Information provided section start

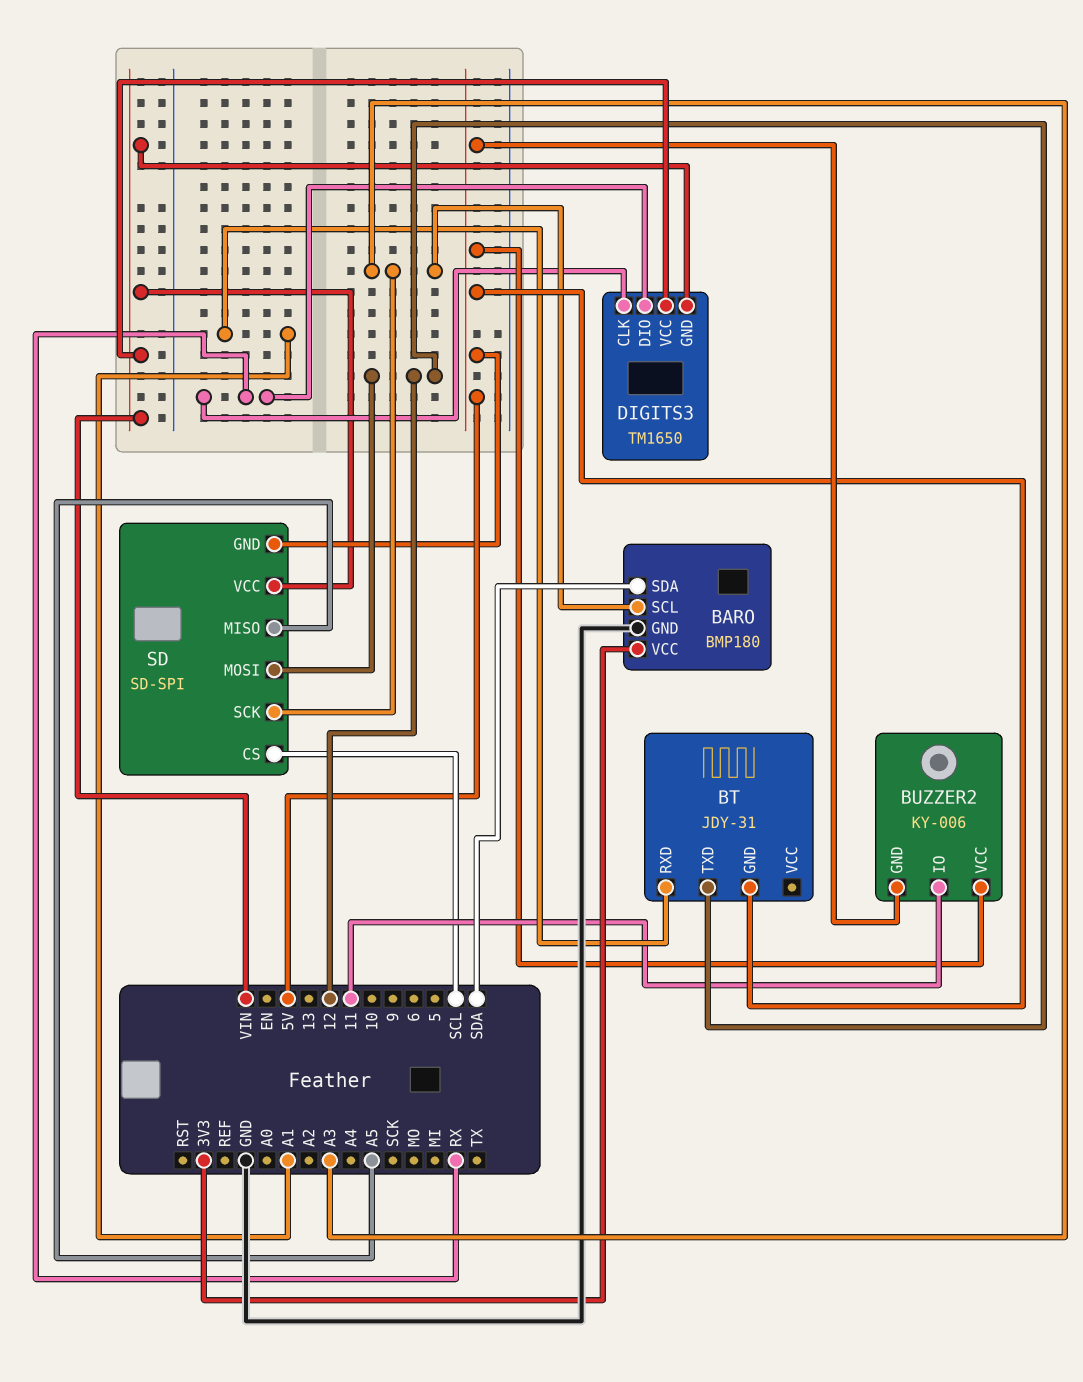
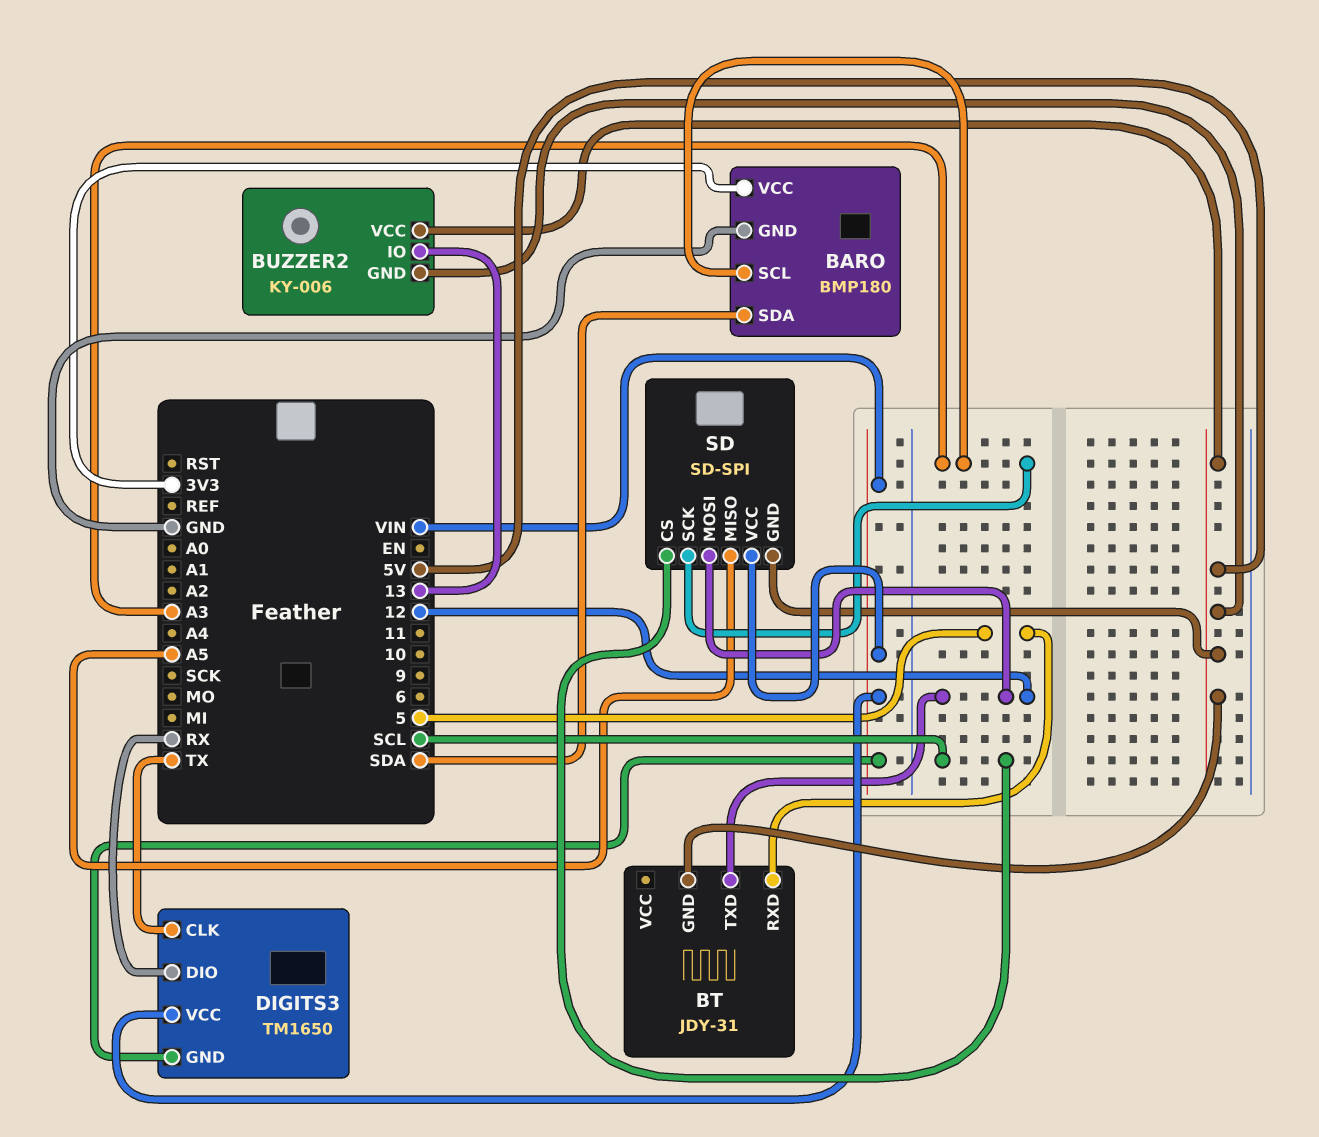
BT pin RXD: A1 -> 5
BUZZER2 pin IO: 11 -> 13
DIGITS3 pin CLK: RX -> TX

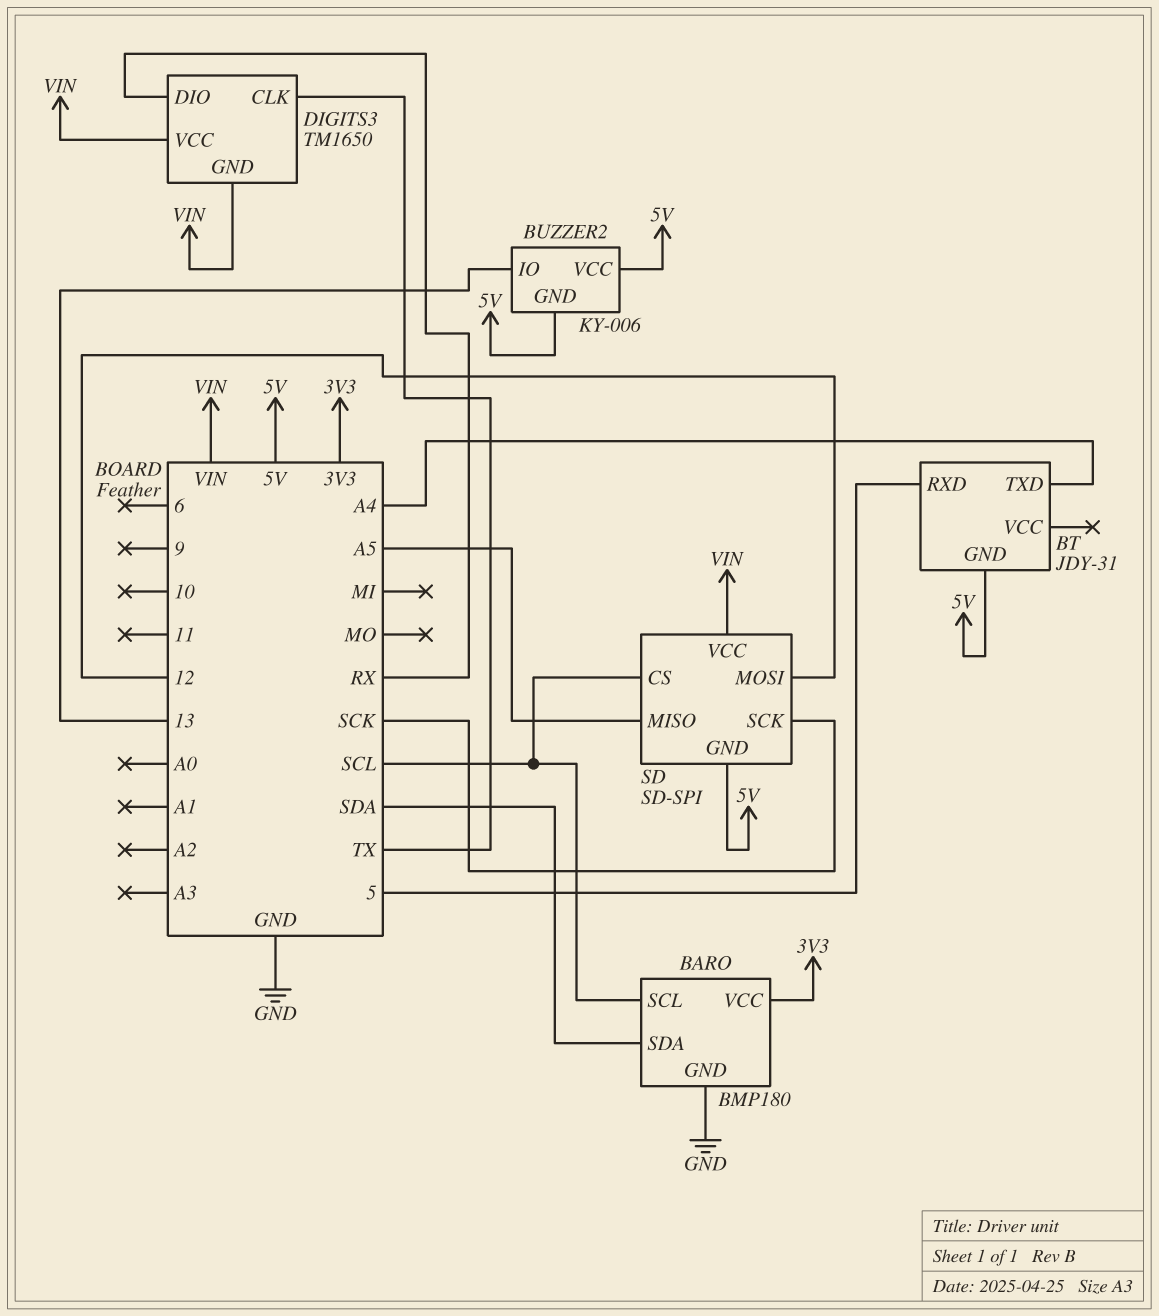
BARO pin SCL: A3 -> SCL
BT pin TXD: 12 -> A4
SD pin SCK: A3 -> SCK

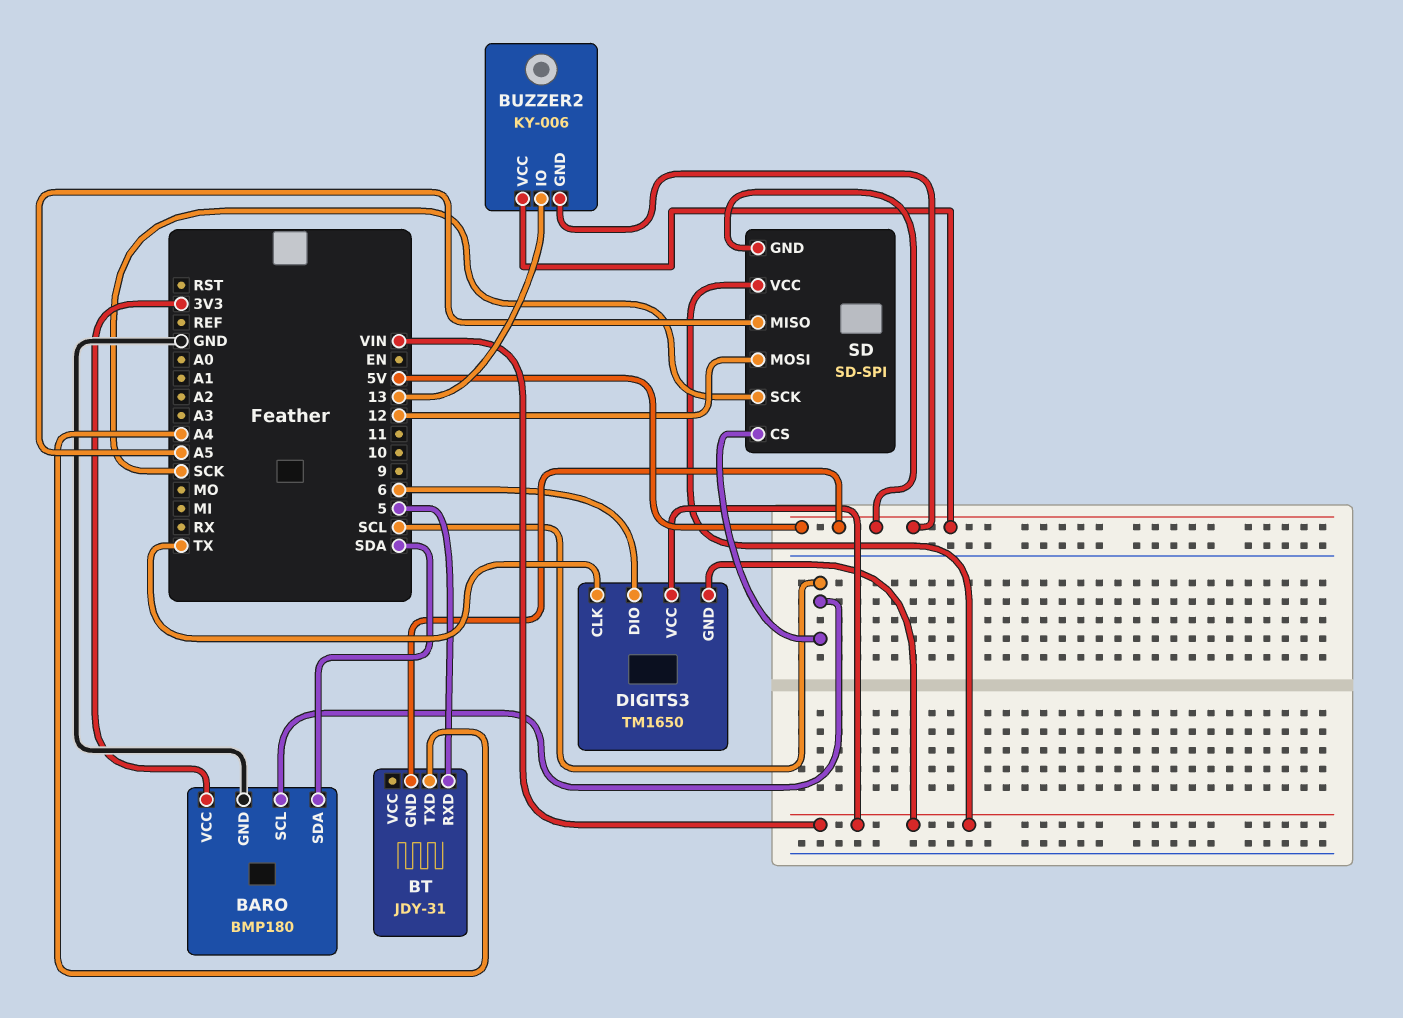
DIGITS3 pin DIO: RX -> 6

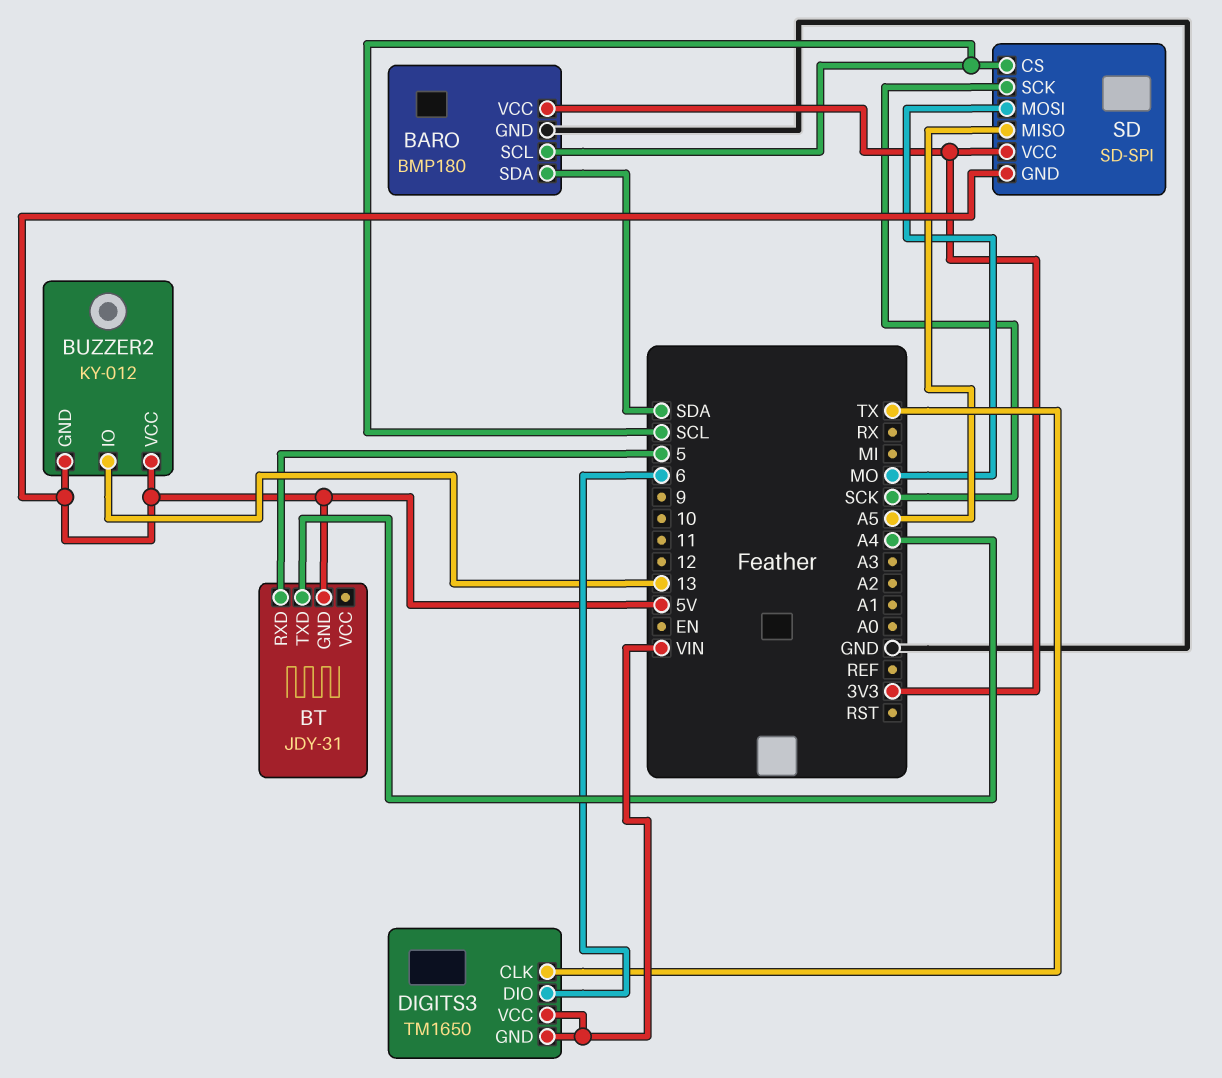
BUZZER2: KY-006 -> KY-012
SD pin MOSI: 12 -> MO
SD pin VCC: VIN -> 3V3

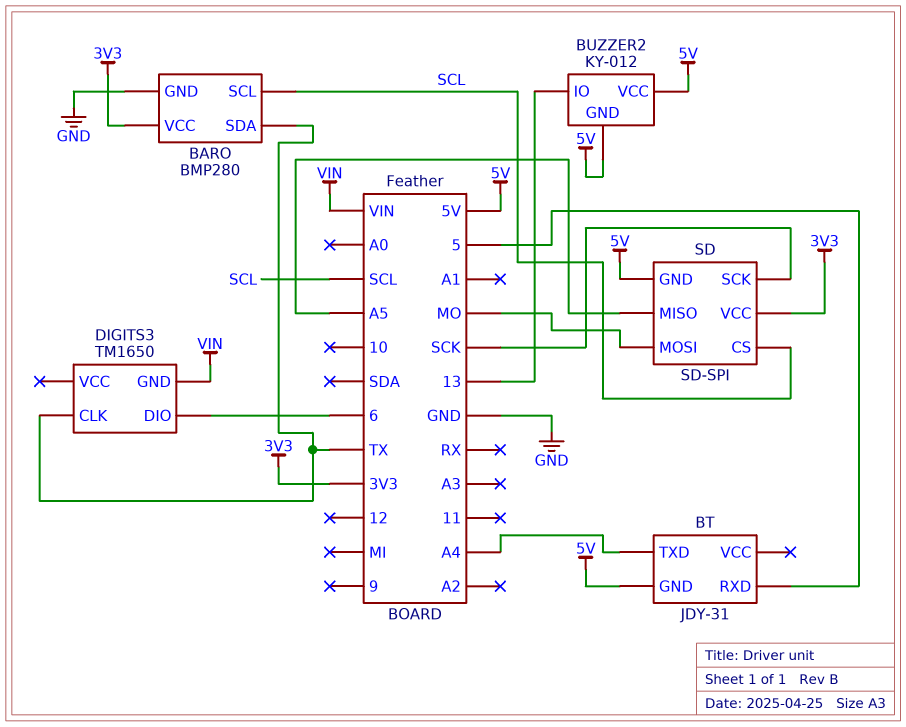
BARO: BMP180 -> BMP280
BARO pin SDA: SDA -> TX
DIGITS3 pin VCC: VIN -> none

Information provided section end
Information provided section start

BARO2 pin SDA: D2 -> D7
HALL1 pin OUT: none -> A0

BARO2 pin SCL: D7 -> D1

Information provided section end

# Exercise details
Select and copy every line from the records that includes the word "none".

# Reply to the exercise
DIGITS3 pin VCC: VIN -> none
HALL1 pin OUT: none -> A0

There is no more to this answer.